## Task goal
Nothing but the lines from the one showing "red robot: 6 -> 3" through the final line of the data below belongs in the answer, duplicated exactly and without pictures.

## Extracted entries

_ _ _ _ _

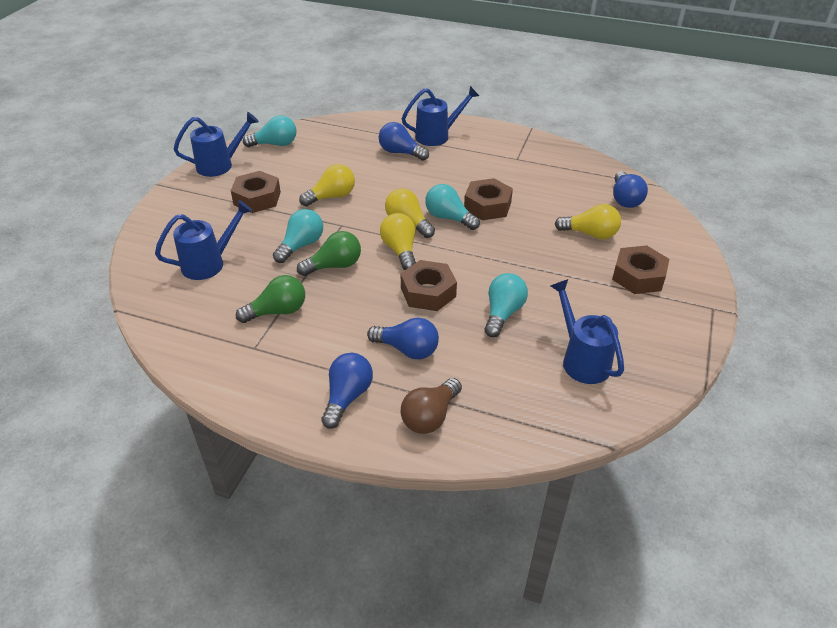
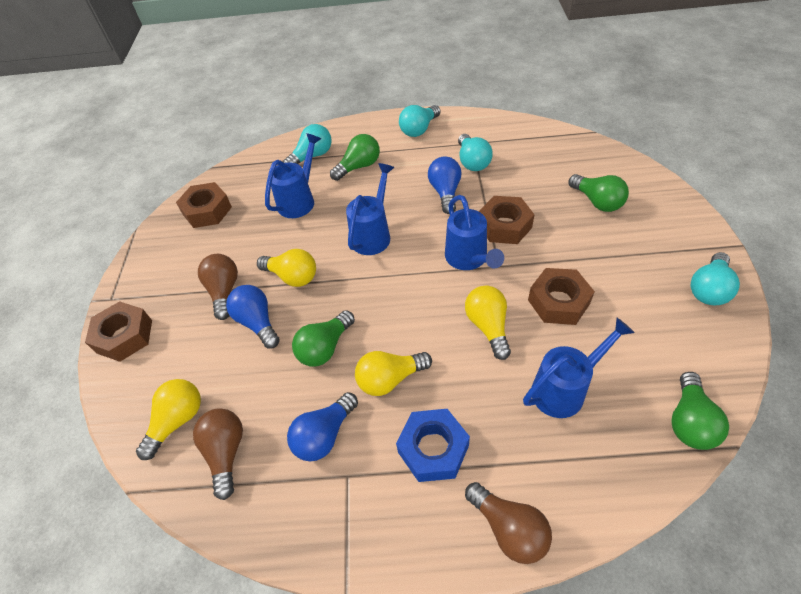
blue light bulb: 4 -> 3
blue nut: 0 -> 1
brown light bulb: 1 -> 3
green light bulb: 2 -> 4

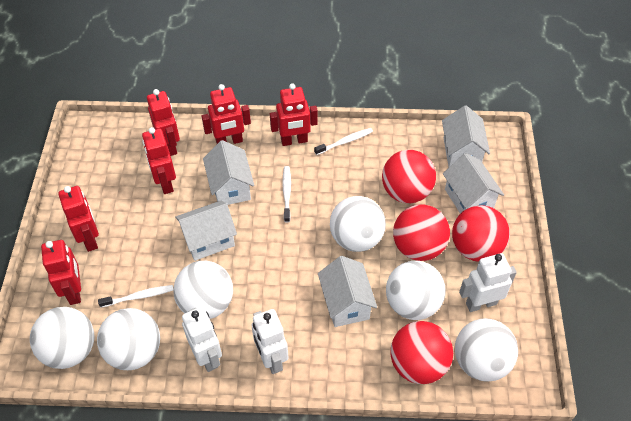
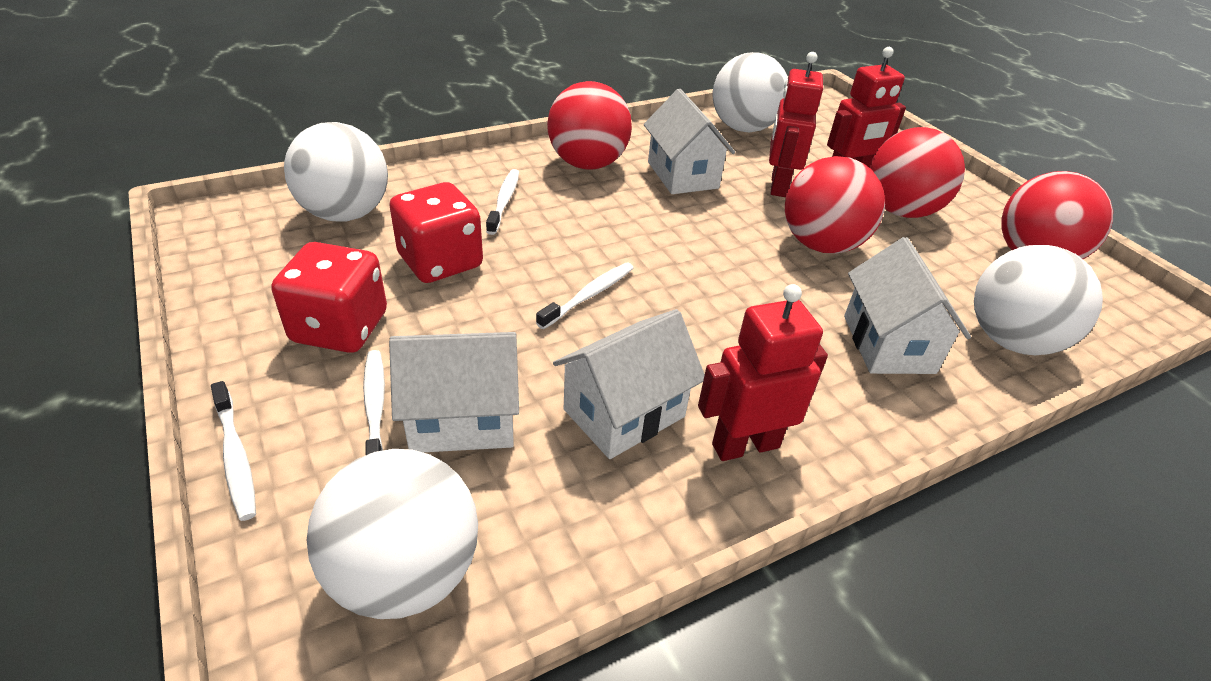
red dice: 0 -> 2
red robot: 6 -> 3
white ball: 6 -> 4
white house: 5 -> 4
white robot: 3 -> 0
white toothbrush: 3 -> 4

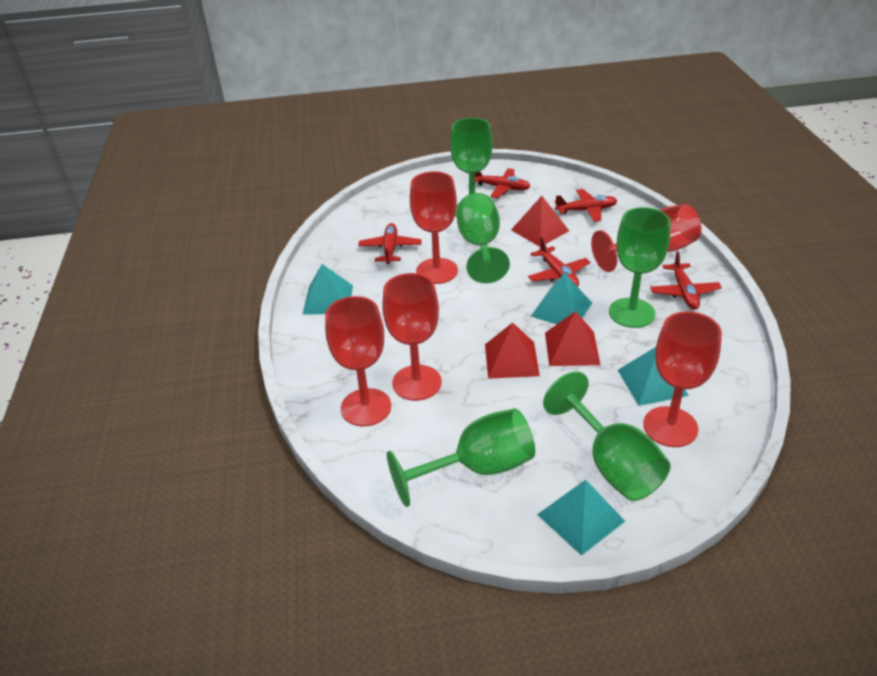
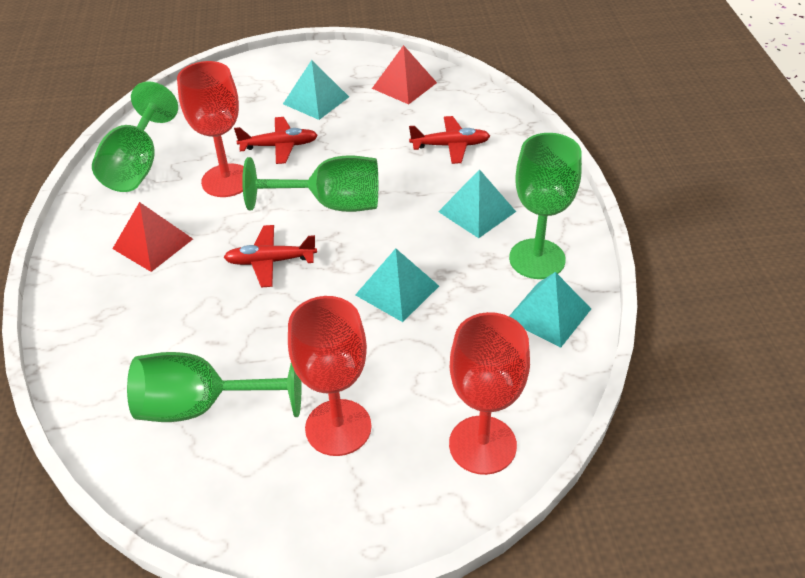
green goblet: 5 -> 4
red goblet: 5 -> 3
red plane: 5 -> 3
red pyramid: 3 -> 2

_ _ _ _ _

## Written response
red robot: 6 -> 3
white ball: 6 -> 4
white house: 5 -> 4
white robot: 3 -> 0
white toothbrush: 3 -> 4

green goblet: 5 -> 4
red goblet: 5 -> 3
red plane: 5 -> 3
red pyramid: 3 -> 2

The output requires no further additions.